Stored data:
********************
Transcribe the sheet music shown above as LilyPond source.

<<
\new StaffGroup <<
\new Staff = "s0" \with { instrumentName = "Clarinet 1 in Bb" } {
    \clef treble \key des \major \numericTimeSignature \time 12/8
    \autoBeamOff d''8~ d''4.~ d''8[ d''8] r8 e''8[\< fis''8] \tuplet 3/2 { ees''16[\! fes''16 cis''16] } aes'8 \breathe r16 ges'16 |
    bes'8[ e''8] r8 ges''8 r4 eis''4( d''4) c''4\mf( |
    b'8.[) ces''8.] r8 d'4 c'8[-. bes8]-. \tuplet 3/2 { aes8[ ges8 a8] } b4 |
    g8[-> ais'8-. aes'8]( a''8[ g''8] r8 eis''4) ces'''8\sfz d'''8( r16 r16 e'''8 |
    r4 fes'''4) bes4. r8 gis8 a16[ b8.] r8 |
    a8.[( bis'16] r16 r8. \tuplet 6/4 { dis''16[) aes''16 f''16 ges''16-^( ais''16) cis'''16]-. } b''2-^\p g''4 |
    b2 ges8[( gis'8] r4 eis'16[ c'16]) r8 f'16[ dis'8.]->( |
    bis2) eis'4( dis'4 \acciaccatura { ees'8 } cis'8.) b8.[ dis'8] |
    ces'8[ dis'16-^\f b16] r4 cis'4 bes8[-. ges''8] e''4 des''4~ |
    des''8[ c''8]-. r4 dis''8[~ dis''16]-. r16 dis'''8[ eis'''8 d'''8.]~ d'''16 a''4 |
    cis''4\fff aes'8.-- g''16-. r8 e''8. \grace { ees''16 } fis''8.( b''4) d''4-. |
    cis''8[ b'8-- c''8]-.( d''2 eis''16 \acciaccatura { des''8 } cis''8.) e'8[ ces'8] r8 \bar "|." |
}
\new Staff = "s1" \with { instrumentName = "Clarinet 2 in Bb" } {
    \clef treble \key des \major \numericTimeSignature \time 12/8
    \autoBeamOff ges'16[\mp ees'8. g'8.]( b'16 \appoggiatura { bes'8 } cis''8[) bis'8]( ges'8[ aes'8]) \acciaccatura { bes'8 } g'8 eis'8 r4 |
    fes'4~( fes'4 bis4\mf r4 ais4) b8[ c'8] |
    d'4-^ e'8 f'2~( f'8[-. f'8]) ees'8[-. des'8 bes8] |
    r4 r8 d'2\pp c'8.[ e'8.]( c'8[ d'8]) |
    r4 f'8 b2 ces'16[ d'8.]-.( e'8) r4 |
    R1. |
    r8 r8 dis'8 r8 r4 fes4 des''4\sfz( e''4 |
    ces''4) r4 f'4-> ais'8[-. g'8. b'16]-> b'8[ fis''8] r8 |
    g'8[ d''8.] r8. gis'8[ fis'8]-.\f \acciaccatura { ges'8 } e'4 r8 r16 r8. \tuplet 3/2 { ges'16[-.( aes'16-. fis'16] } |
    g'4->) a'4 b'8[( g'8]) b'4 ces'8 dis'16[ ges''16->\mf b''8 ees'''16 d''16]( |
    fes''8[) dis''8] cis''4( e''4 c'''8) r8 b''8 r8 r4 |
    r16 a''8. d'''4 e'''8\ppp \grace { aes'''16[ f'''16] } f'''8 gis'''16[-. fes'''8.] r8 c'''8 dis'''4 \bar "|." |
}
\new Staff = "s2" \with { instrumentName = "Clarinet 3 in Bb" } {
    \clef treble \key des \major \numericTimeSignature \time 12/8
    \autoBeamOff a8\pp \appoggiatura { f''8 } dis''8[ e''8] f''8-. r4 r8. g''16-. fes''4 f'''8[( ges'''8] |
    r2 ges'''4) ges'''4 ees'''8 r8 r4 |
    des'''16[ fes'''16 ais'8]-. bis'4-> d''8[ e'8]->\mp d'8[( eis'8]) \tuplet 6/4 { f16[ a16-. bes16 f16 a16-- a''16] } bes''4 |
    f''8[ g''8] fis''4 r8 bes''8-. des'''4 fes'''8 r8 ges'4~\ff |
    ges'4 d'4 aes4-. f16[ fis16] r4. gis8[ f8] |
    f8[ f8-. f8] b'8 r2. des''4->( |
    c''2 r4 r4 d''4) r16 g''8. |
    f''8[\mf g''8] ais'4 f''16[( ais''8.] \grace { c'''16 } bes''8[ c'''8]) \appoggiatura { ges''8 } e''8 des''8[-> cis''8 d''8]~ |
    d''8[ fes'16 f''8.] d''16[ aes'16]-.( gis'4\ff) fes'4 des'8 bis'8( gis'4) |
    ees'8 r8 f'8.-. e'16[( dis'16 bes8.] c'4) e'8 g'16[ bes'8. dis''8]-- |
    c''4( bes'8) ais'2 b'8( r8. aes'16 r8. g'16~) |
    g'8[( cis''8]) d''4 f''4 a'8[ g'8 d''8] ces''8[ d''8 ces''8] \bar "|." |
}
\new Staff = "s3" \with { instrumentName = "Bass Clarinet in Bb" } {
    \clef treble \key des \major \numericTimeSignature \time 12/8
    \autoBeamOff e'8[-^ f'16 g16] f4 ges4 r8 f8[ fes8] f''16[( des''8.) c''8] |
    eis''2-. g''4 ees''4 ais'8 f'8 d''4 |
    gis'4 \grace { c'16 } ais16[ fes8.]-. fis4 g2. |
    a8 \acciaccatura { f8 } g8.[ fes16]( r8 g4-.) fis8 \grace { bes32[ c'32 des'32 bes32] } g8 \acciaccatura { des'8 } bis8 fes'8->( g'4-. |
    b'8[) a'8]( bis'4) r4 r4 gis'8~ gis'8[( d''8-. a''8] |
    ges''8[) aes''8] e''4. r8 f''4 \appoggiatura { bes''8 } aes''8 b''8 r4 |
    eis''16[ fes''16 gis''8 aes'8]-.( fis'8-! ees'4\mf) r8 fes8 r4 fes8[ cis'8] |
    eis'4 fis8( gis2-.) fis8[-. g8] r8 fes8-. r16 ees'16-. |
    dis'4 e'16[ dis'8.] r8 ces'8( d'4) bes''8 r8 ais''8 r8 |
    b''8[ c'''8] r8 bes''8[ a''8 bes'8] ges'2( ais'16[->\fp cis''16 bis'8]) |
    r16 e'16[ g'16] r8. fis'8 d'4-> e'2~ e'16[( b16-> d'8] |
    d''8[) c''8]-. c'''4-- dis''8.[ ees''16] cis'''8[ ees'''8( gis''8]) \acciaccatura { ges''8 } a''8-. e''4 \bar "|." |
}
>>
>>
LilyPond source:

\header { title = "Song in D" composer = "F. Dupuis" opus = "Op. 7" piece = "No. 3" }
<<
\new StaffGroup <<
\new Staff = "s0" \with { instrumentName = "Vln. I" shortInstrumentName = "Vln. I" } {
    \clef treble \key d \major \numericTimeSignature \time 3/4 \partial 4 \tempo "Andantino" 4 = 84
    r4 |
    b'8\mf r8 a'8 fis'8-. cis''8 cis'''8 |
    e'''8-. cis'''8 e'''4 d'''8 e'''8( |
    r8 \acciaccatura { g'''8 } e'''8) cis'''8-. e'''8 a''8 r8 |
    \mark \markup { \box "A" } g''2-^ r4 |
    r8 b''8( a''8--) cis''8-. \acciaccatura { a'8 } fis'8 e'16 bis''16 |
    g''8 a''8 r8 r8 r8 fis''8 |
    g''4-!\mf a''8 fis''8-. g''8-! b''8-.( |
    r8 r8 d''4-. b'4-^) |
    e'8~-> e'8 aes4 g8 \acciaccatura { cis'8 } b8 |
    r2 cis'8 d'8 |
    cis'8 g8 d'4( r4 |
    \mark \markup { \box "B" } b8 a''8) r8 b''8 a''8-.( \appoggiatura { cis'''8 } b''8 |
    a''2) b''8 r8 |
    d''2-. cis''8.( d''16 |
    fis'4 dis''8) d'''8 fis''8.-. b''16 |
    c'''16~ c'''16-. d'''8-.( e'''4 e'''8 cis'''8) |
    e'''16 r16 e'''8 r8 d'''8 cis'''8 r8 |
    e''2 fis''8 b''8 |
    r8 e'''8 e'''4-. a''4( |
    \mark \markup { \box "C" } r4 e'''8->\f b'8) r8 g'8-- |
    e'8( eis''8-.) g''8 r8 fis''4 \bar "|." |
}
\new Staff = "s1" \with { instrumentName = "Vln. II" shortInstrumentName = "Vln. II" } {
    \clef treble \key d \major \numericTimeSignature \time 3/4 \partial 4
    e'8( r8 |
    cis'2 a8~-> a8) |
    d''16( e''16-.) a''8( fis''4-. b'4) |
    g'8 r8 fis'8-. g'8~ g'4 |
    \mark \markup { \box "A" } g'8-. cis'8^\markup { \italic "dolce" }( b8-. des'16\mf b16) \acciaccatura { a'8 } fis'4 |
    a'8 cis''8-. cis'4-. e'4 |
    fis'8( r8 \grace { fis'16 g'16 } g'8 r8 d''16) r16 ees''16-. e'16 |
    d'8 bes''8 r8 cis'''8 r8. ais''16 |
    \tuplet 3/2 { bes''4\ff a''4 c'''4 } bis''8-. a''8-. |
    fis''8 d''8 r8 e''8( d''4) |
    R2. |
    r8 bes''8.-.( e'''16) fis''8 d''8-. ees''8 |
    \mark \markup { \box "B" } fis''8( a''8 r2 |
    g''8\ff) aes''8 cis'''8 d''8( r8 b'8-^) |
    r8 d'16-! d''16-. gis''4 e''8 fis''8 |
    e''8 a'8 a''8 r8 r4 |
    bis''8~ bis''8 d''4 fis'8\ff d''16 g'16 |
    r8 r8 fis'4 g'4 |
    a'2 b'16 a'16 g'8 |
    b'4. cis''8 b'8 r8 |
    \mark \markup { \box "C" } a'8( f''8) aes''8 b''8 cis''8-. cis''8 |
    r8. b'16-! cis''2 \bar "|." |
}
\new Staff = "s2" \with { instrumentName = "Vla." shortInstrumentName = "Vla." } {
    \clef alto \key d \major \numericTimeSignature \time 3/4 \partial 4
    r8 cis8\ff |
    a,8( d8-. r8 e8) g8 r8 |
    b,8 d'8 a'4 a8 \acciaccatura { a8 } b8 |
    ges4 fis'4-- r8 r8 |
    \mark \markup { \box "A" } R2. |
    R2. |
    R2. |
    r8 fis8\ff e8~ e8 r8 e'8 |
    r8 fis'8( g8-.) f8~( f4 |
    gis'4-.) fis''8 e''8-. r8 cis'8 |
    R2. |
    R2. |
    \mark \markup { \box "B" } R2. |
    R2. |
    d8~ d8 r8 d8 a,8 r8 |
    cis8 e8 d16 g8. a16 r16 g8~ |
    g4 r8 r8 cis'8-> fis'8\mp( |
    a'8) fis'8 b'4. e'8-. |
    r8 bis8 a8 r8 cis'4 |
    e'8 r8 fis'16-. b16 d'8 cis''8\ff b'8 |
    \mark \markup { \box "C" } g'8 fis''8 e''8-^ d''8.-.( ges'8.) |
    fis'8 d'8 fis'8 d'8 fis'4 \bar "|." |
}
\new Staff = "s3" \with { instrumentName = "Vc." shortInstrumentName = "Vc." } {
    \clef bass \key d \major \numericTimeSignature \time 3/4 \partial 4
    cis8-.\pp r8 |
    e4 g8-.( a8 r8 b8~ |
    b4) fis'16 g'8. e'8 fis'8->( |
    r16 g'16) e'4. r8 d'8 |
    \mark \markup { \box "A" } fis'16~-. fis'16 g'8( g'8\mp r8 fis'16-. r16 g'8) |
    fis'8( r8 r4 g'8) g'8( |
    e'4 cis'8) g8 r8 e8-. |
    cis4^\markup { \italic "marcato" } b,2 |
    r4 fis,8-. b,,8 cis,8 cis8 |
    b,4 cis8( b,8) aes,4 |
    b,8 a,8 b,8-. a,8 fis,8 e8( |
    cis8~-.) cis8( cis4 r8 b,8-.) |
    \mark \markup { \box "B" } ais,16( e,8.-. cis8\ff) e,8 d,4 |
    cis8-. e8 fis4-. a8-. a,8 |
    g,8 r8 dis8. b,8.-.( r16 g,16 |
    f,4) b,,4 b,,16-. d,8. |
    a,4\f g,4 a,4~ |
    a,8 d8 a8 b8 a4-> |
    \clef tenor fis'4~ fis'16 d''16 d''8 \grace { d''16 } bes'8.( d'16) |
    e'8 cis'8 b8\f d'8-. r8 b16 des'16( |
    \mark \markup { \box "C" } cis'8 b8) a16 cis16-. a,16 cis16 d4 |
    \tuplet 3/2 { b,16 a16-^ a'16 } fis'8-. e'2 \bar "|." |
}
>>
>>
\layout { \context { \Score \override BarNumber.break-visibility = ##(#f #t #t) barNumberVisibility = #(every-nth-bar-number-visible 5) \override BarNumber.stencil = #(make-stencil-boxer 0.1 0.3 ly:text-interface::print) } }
********************
** Directive **
How many lines in the records contain the string "with"? Case counts, and the reply should be only the number.

** Response to the task **
8